- **ACTION ITEM**:
The lines to copy run from the one containing "(583, 229) = (577, 203): blue" to the very end of the records; give them exactly, and only them, without pictures.

(Stored dataset items)
/---

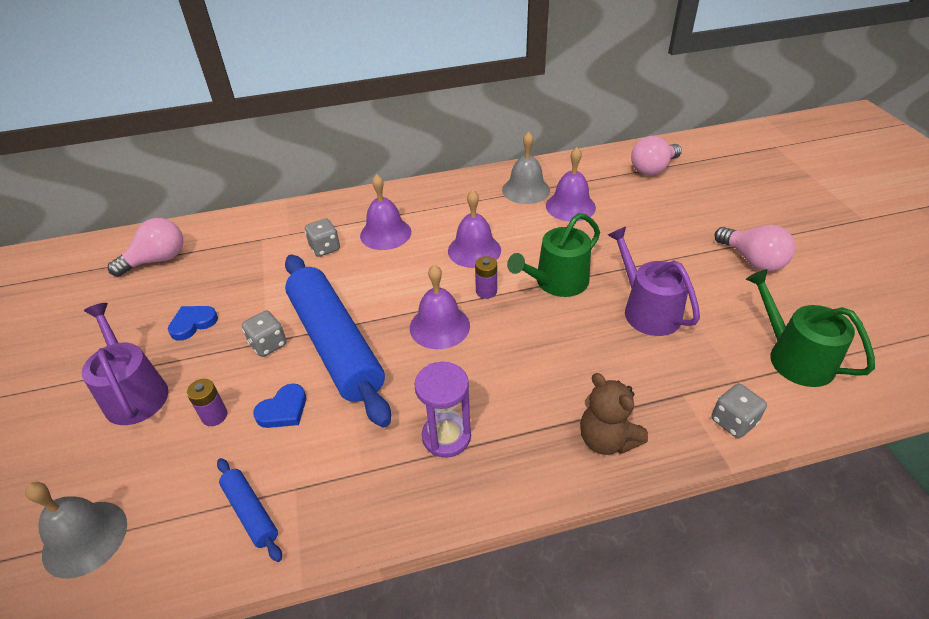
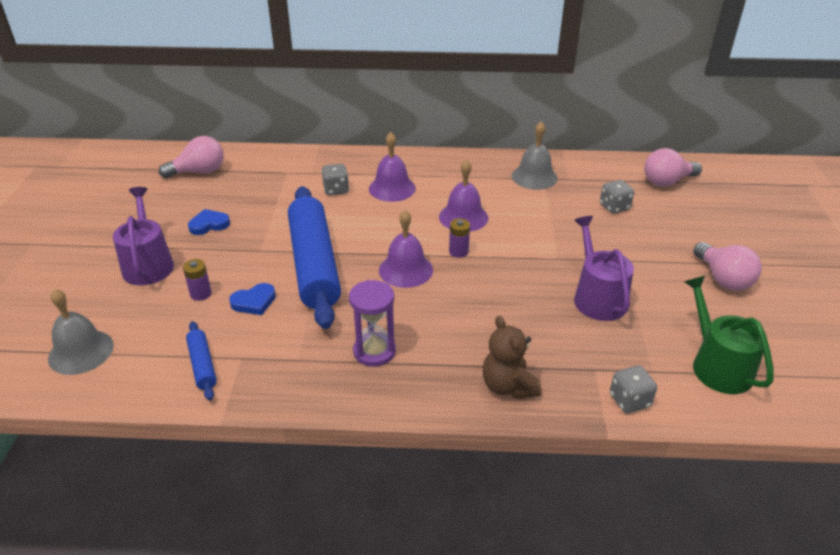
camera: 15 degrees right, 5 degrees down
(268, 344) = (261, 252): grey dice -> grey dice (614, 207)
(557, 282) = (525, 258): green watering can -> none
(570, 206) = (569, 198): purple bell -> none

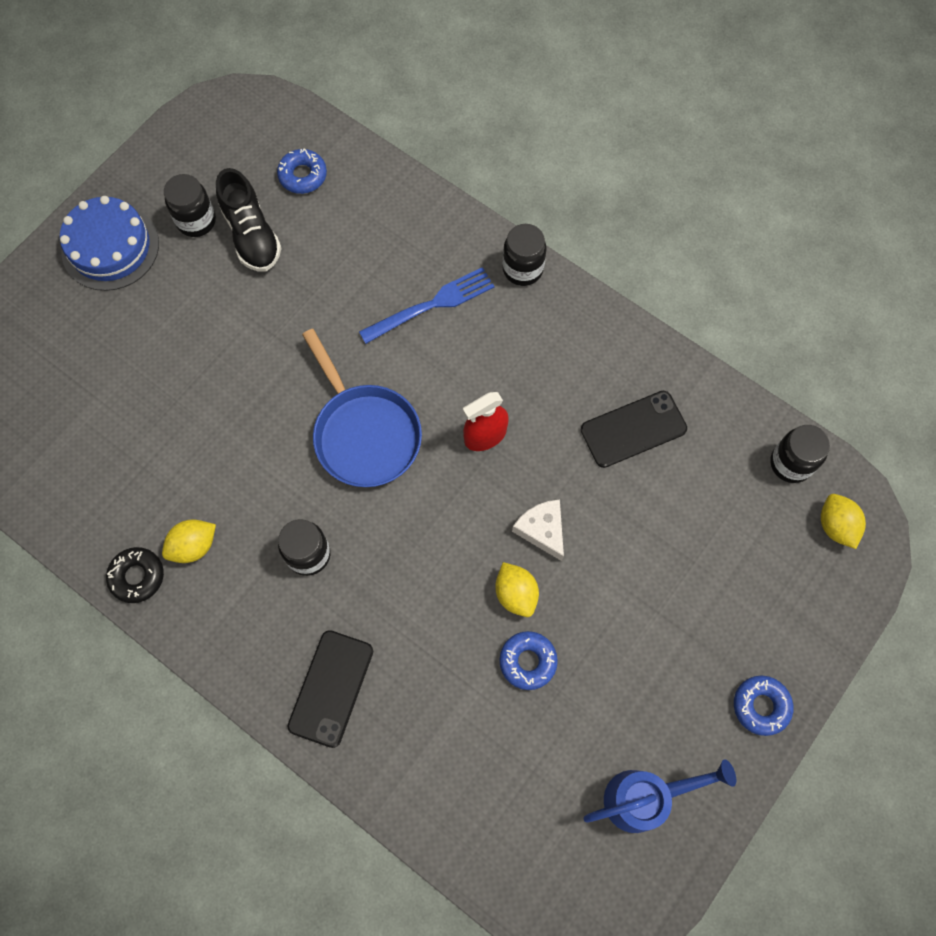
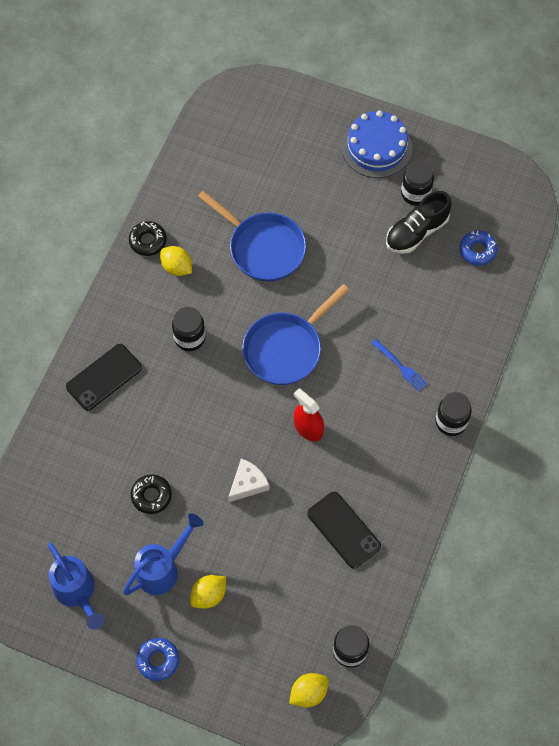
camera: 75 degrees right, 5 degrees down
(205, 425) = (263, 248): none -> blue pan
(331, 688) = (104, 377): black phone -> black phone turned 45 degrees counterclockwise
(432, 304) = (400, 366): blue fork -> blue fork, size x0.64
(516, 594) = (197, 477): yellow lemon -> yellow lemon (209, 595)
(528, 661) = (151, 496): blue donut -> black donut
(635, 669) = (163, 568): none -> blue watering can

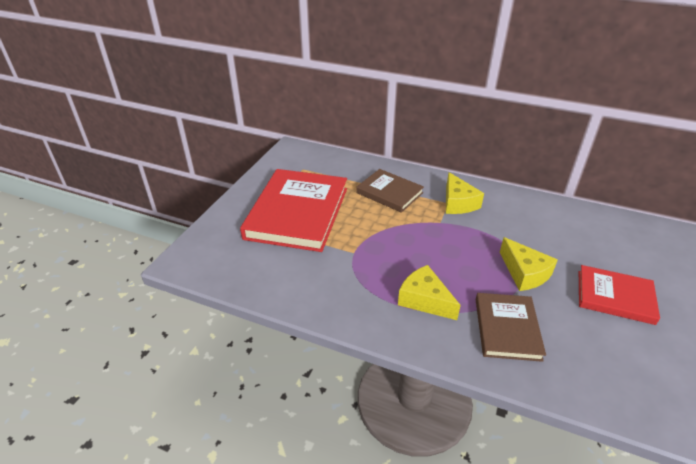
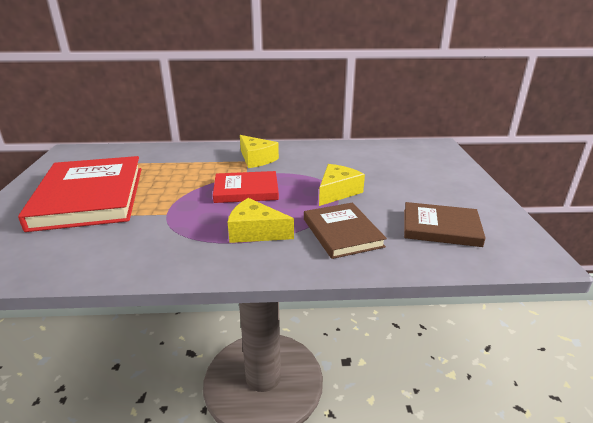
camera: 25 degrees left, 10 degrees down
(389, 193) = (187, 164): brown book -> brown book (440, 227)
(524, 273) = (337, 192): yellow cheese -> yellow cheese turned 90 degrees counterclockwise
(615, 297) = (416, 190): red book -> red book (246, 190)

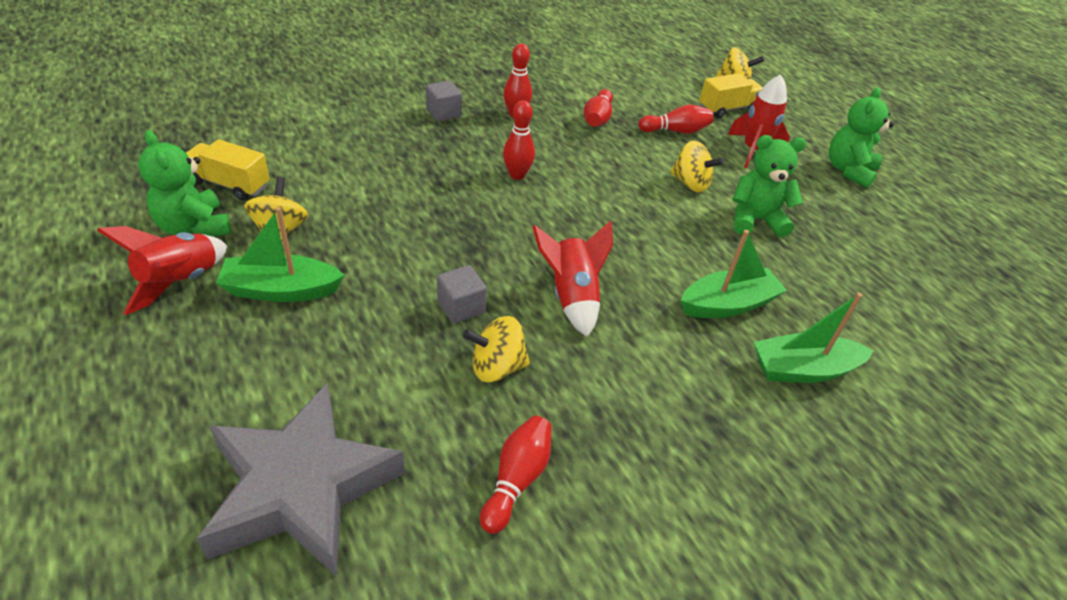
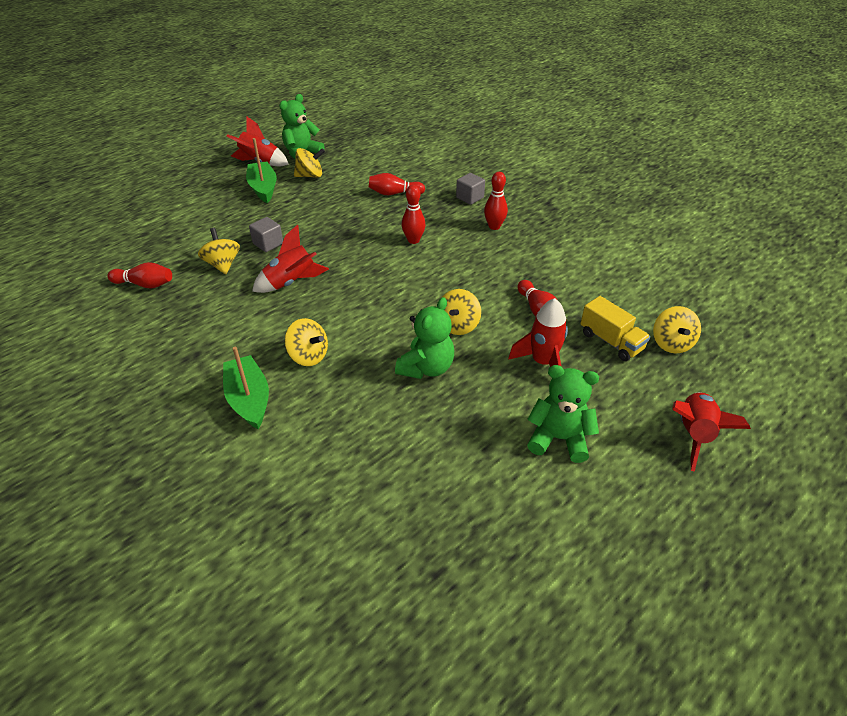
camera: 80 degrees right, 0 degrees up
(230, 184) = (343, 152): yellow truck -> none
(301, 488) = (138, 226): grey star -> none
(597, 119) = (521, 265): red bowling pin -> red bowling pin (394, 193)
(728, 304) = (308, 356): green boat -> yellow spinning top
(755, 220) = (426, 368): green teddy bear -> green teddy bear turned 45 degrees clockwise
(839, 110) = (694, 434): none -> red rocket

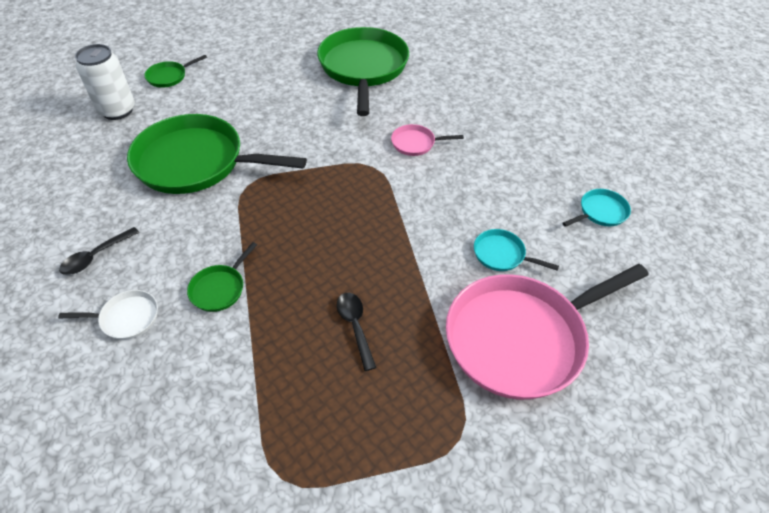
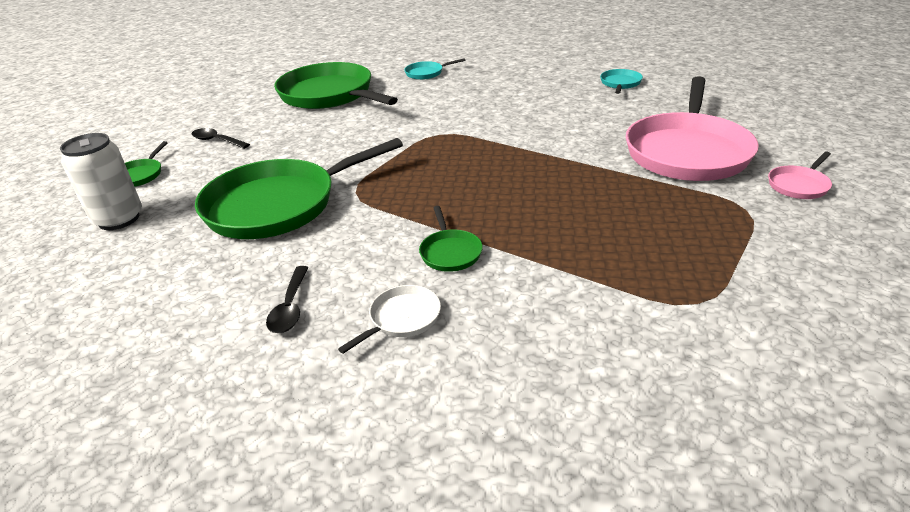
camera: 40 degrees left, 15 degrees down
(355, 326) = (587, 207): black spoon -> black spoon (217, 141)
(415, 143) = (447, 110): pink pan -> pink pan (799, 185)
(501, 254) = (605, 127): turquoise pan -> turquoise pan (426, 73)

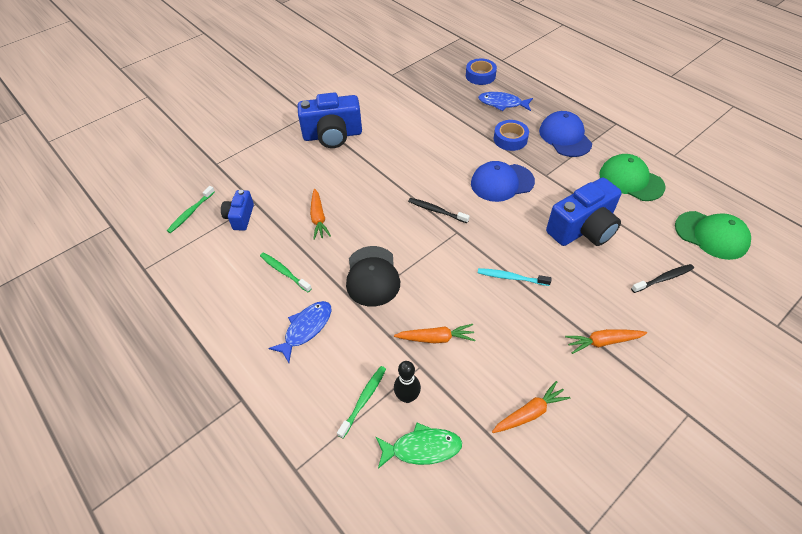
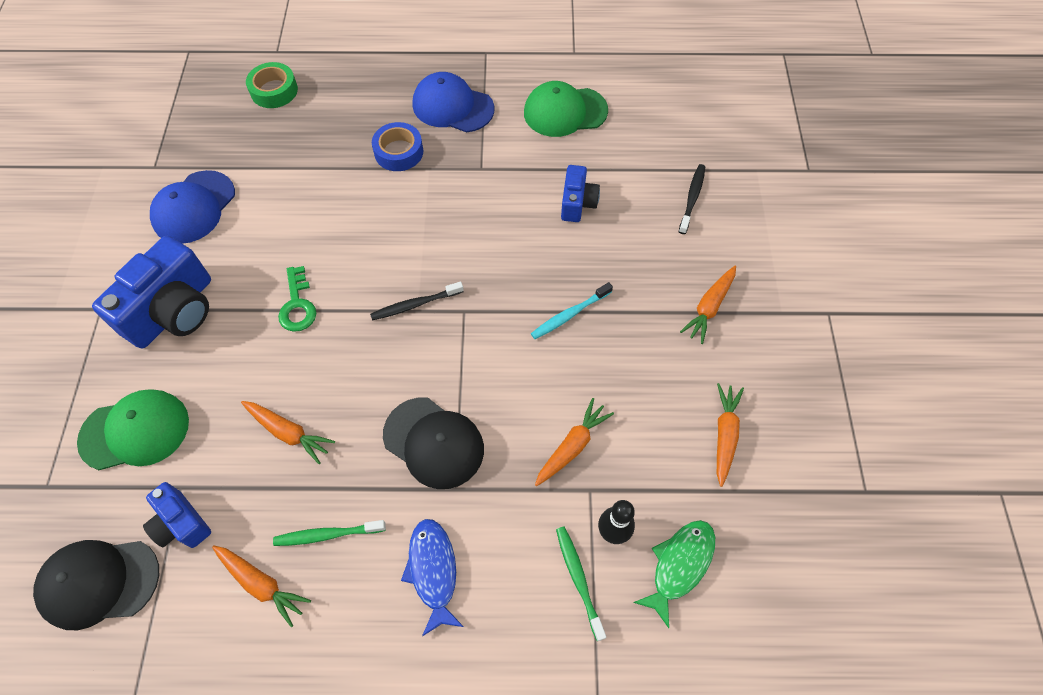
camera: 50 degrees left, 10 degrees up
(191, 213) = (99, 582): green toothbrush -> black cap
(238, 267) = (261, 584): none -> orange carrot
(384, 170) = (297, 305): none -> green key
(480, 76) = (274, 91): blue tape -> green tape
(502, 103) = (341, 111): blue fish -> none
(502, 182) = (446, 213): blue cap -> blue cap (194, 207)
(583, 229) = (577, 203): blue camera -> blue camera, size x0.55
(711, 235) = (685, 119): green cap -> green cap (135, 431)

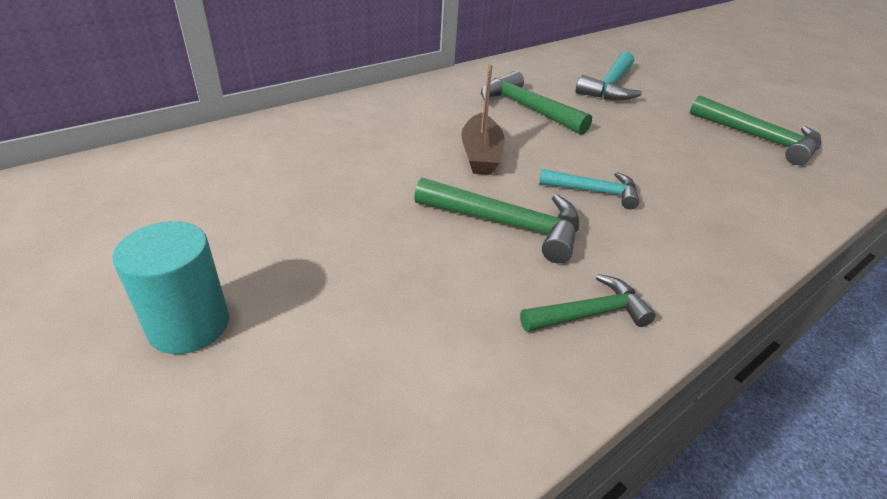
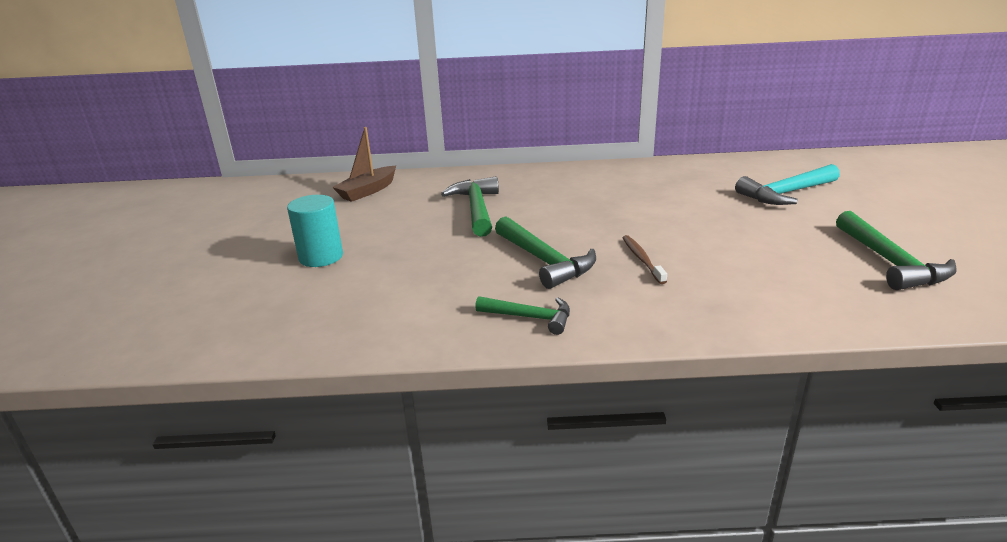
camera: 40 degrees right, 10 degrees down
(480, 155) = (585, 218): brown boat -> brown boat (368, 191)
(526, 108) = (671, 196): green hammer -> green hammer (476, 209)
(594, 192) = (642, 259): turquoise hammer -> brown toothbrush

\---

- **RESPONSE**:
(583, 229) = (577, 203): blue camera -> blue camera, size x0.55
(711, 235) = (685, 119): green cap -> green cap (135, 431)

camera: 40 degrees right, 10 degrees down
(480, 155) = (585, 218): brown boat -> brown boat (368, 191)
(526, 108) = (671, 196): green hammer -> green hammer (476, 209)
(594, 192) = (642, 259): turquoise hammer -> brown toothbrush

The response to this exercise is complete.